_What is expected_
Check each line of the material below for the string "Sjoerd" and reply with how many have it, nothing more.

_Provided material_
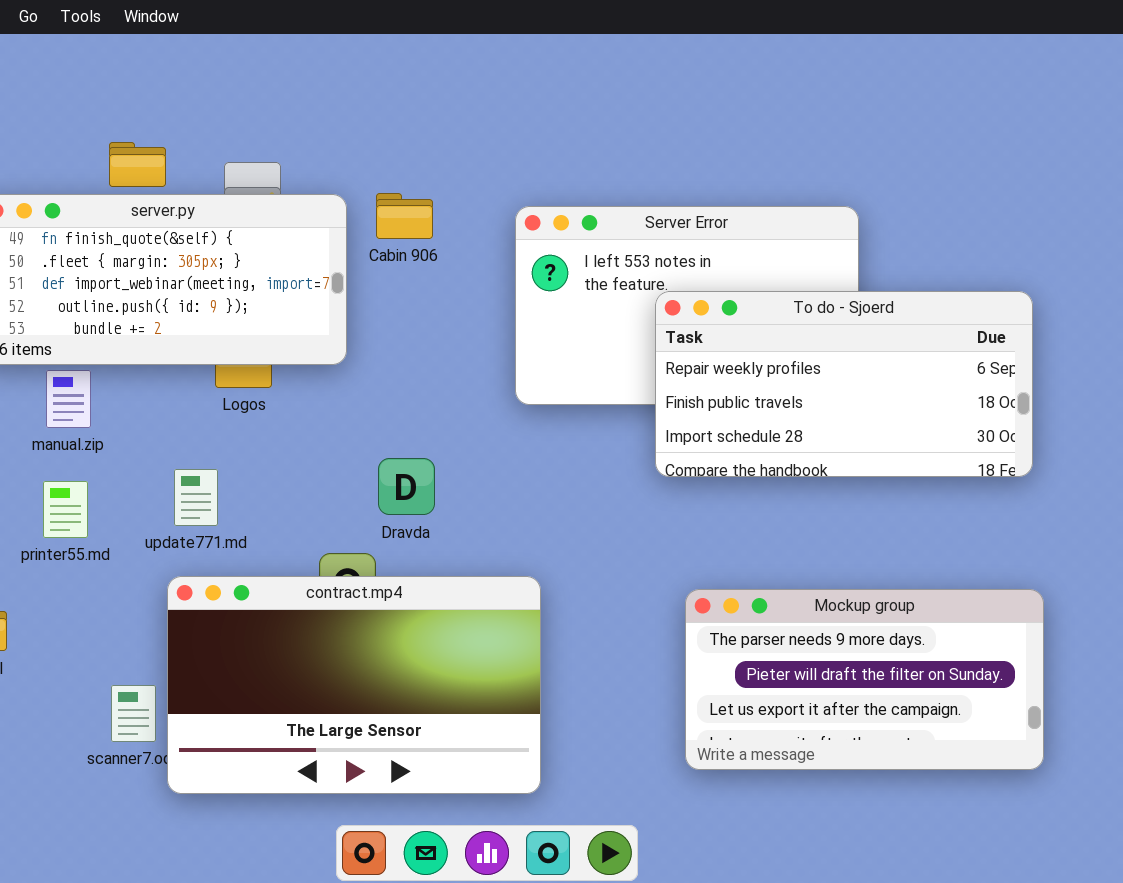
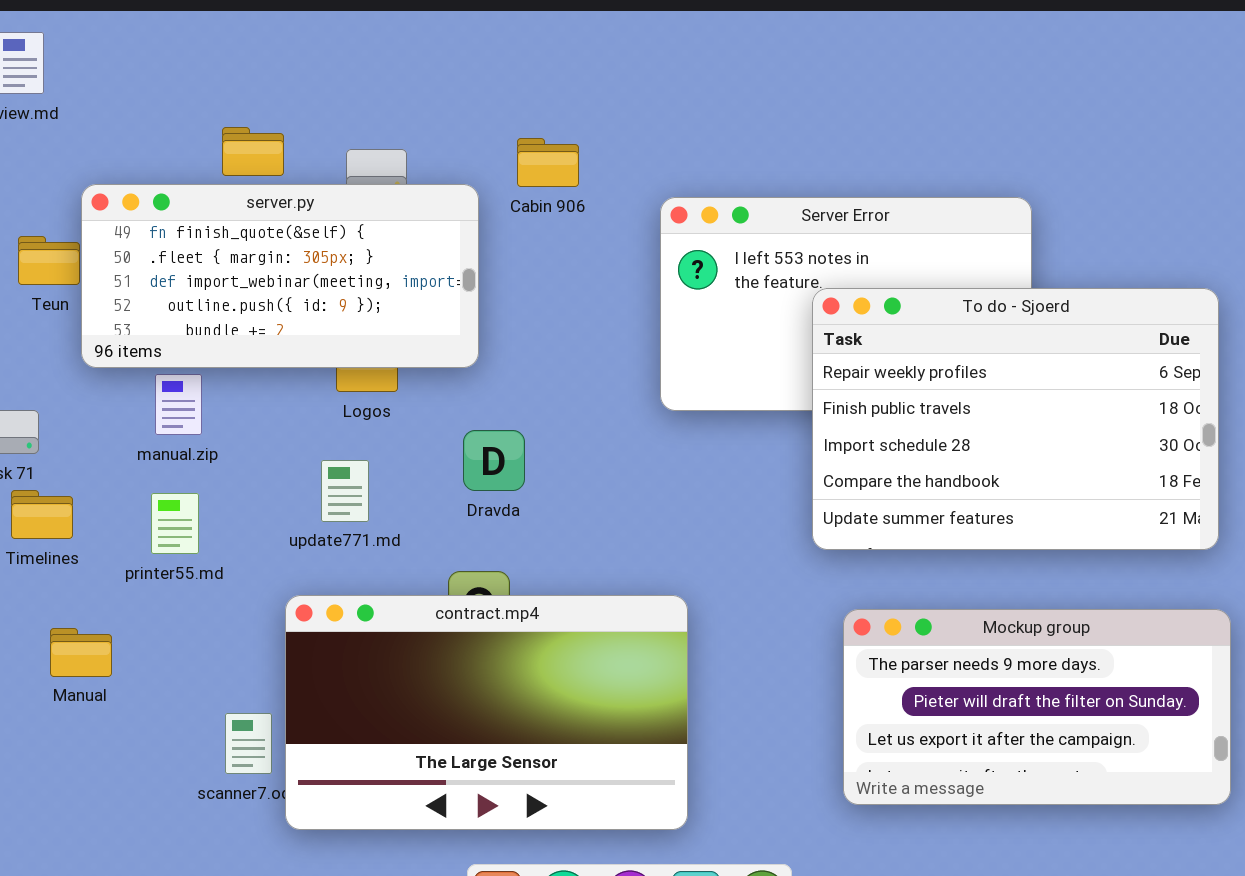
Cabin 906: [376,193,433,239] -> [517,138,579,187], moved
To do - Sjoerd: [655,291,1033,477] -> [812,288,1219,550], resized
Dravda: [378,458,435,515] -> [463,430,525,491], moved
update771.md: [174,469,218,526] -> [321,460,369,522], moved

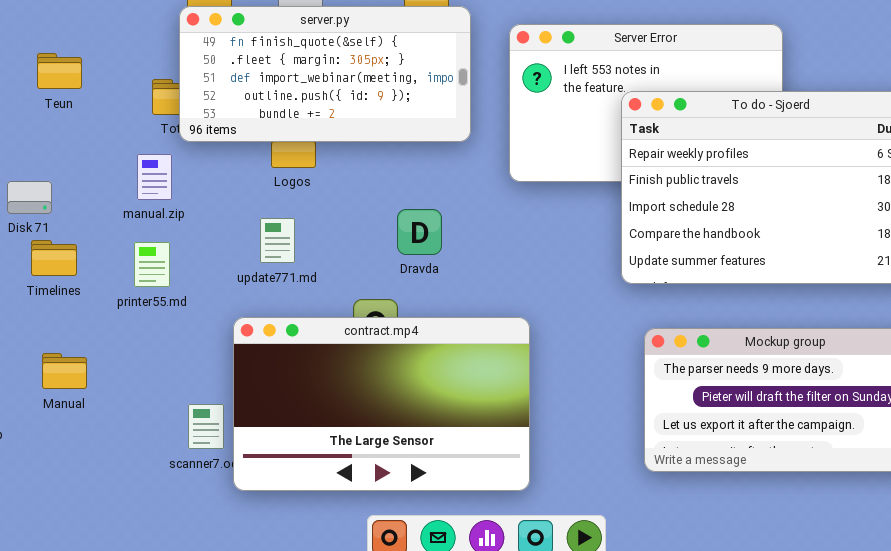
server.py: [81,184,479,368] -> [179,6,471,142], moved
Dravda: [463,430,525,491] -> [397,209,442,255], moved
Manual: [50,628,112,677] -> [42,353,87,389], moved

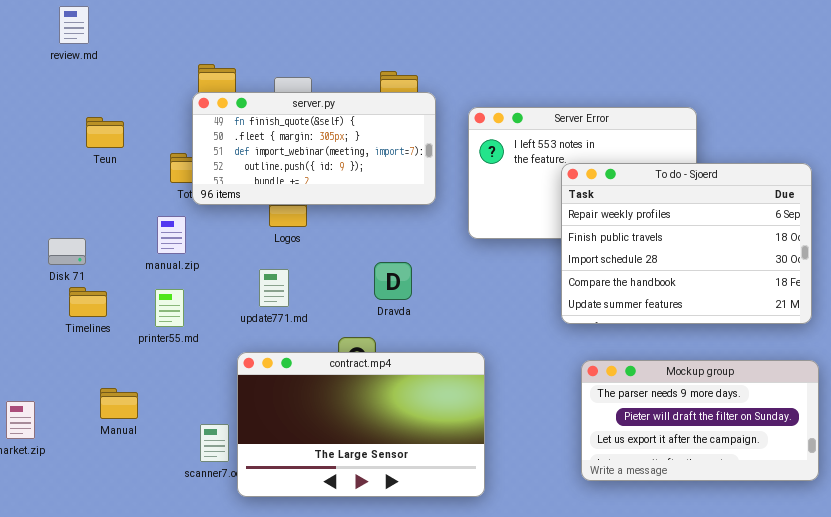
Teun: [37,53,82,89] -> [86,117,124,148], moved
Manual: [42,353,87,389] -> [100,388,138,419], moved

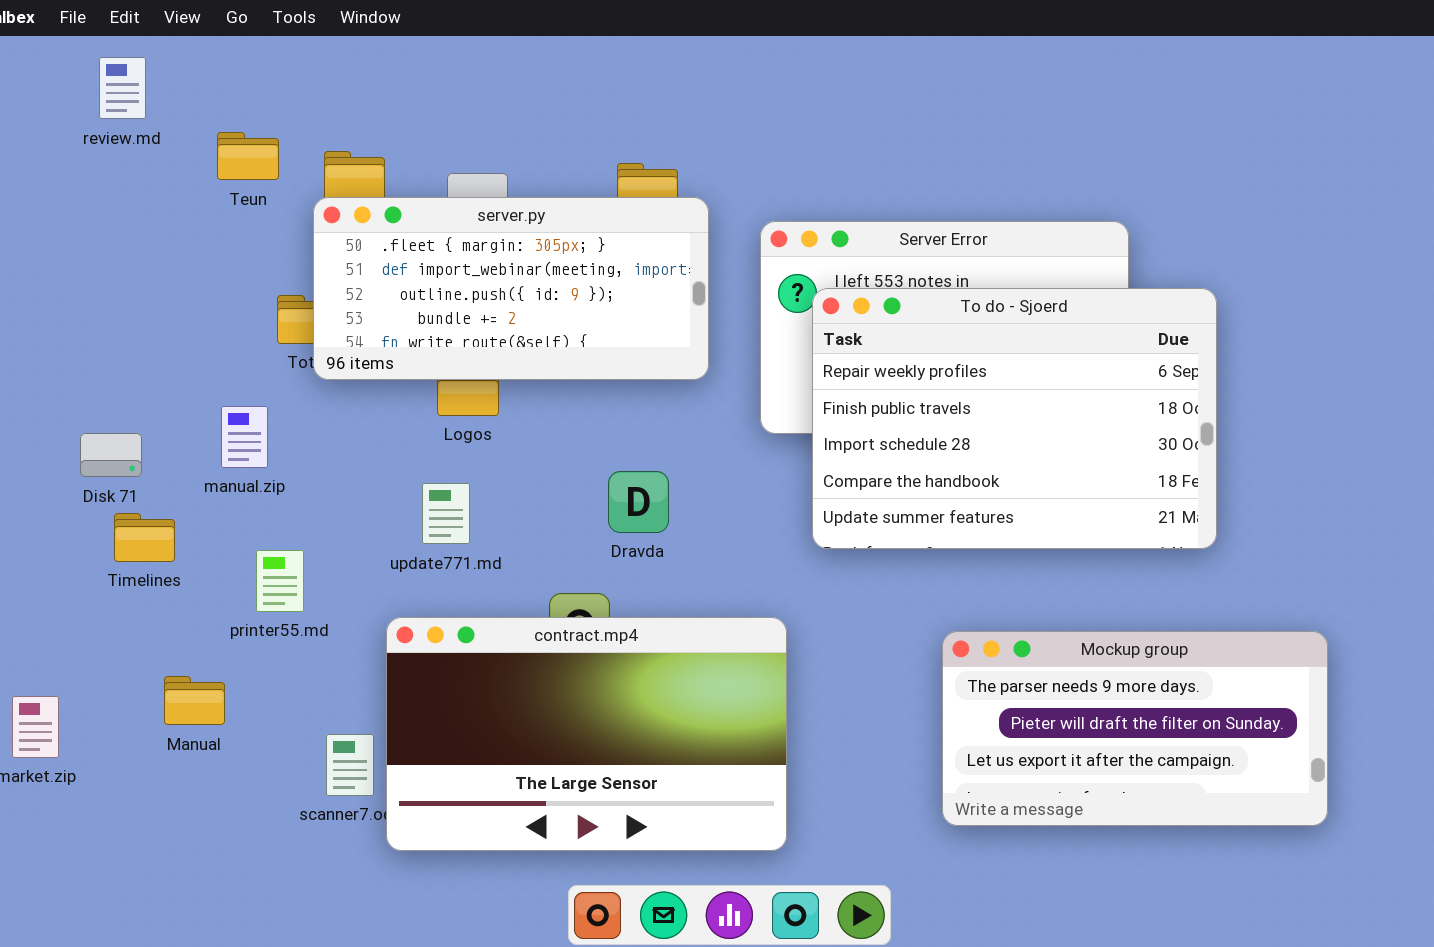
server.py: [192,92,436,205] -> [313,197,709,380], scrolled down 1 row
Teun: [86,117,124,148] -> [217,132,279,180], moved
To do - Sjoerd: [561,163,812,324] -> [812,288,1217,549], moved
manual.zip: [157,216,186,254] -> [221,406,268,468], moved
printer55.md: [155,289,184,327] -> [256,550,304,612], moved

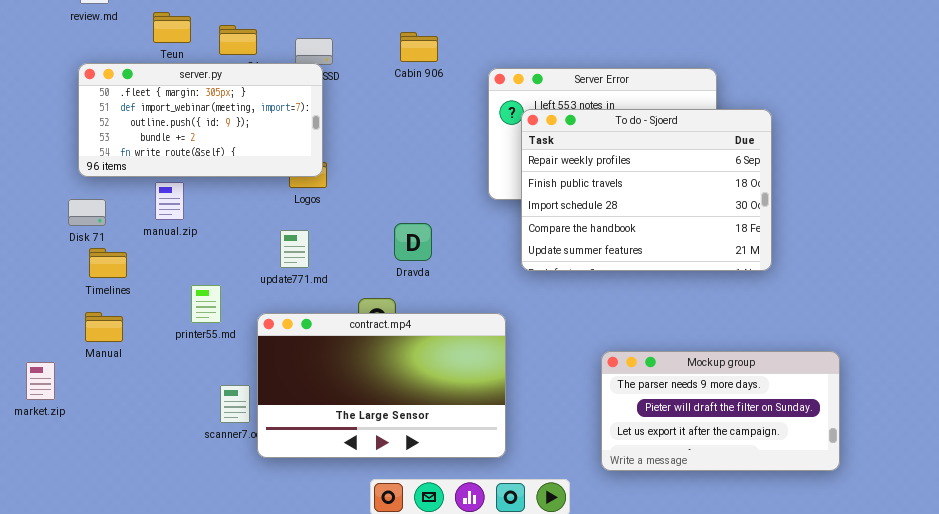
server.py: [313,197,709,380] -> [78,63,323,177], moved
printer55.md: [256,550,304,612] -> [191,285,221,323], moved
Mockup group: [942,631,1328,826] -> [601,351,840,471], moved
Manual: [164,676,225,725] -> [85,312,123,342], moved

_Expected answer_
2